Top of GIVEN RECORDS

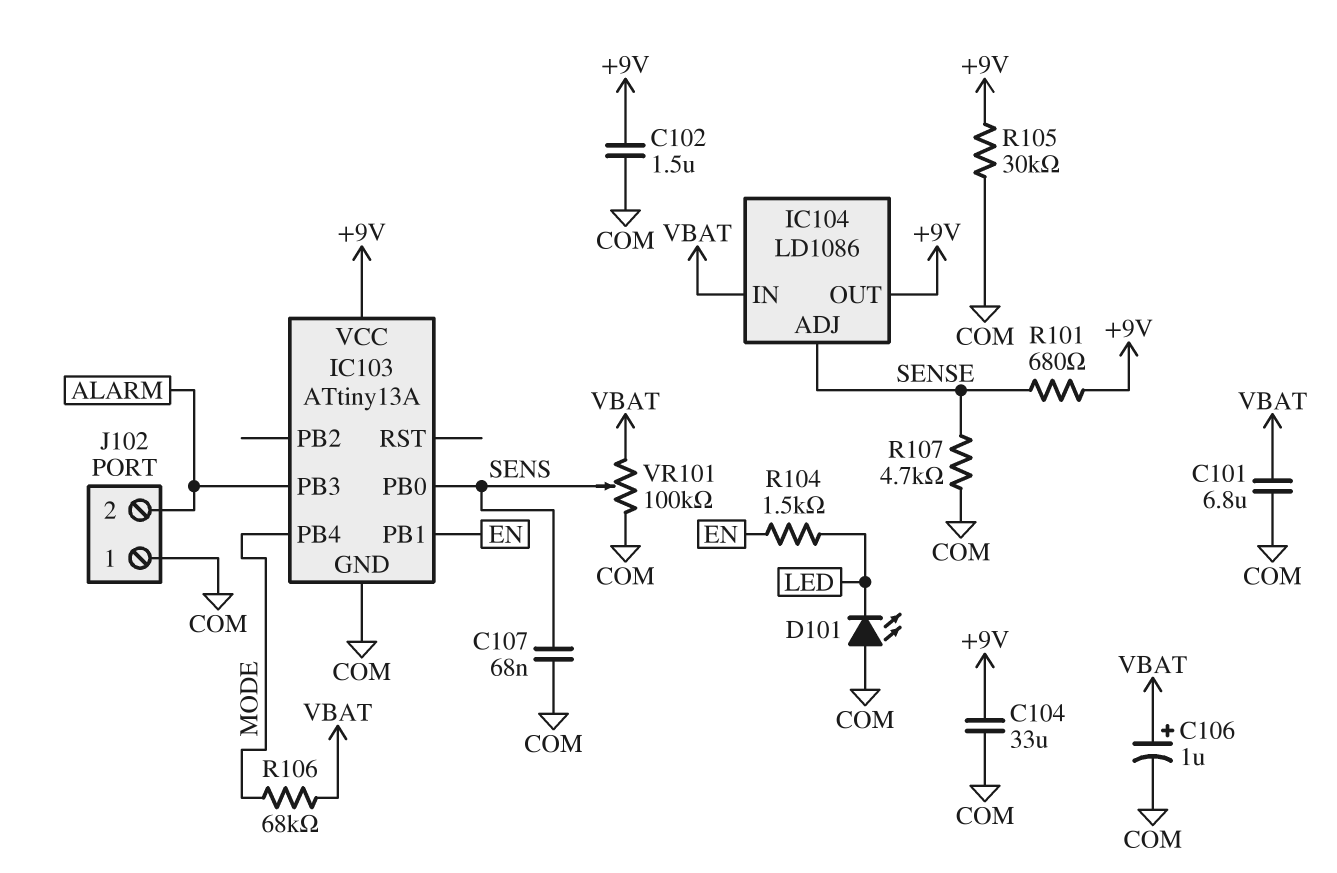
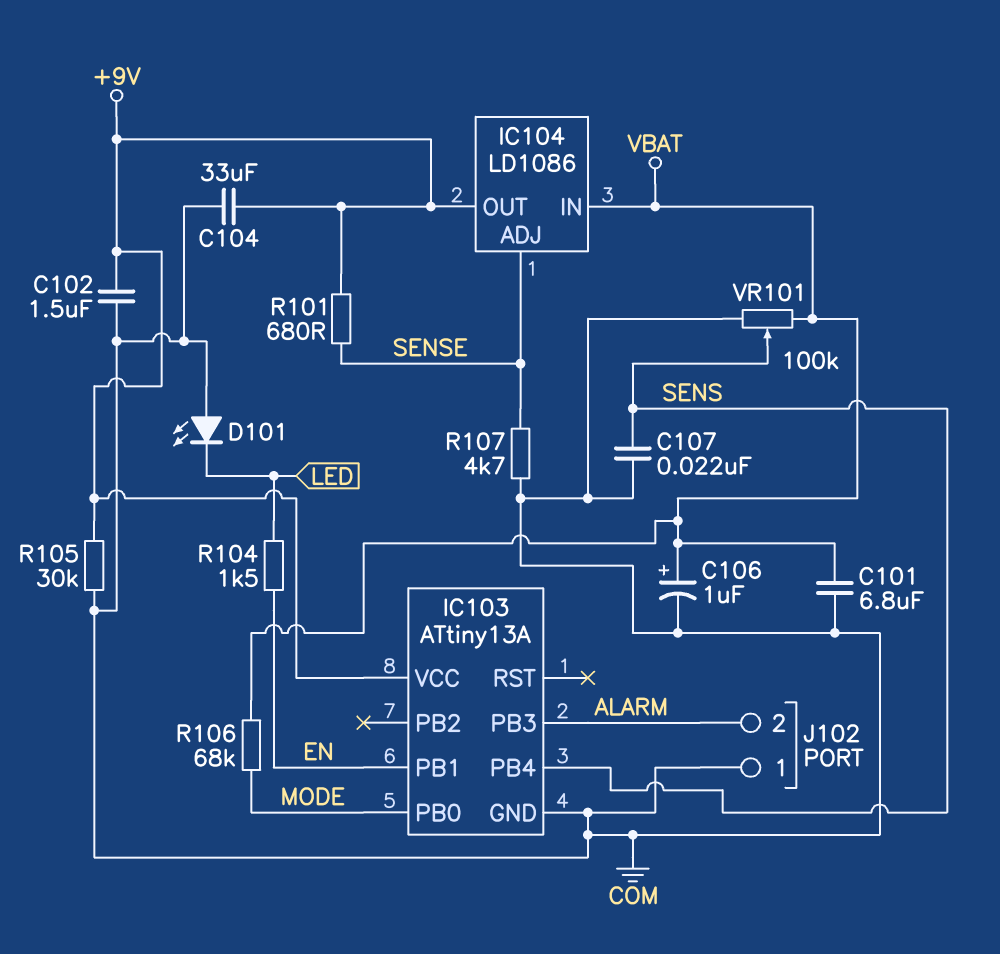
C107: 68nF (COM, SENS) -> 22nF (COM, SENS)
IC103 pin PB0: SENS -> MODE
IC103 pin PB4: MODE -> SENS

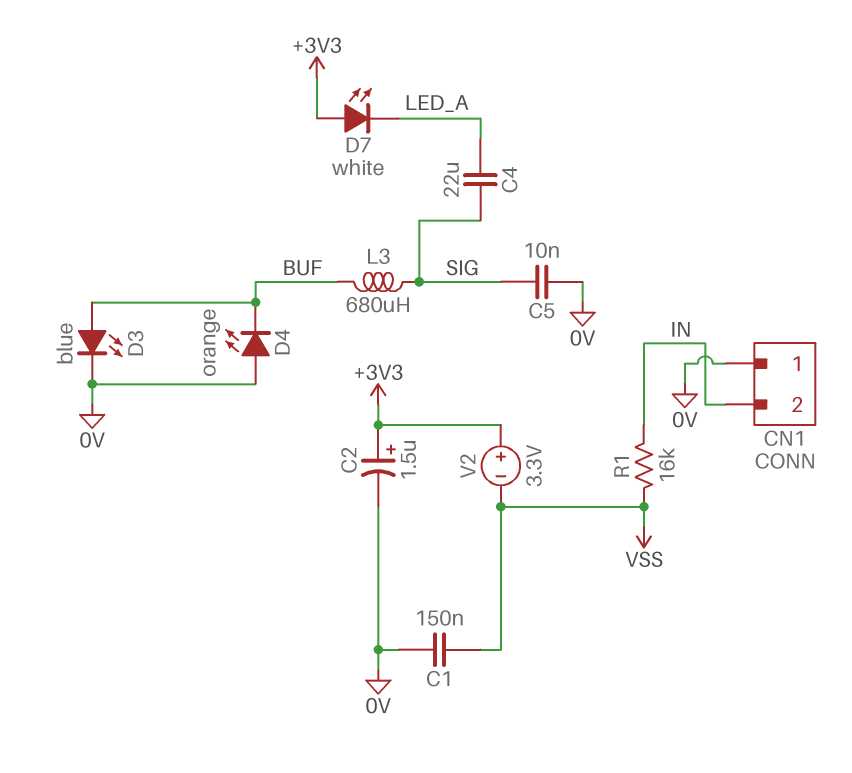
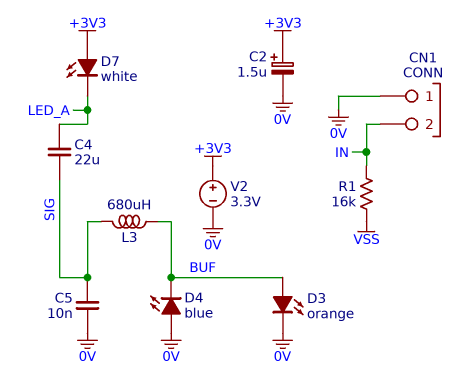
C1: 150nF (0V, VSS) -> none
D3: LED blue (A BUF, K 0V) -> LED orange (A BUF, K 0V)
D4: LED orange (A 0V, K BUF) -> LED blue (A 0V, K BUF)
V2: 3.3V (plus +3V3, minus VSS) -> 3.3V (plus +3V3, minus 0V)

Bottom of GIVEN RECORDS

§ TASK GOAL: Copy every record exactly; no pictures.

§ EXERCISE SOLUTION:
C107: 68nF (COM, SENS) -> 22nF (COM, SENS)
IC103 pin PB0: SENS -> MODE
IC103 pin PB4: MODE -> SENS

C1: 150nF (0V, VSS) -> none
D3: LED blue (A BUF, K 0V) -> LED orange (A BUF, K 0V)
D4: LED orange (A 0V, K BUF) -> LED blue (A 0V, K BUF)
V2: 3.3V (plus +3V3, minus VSS) -> 3.3V (plus +3V3, minus 0V)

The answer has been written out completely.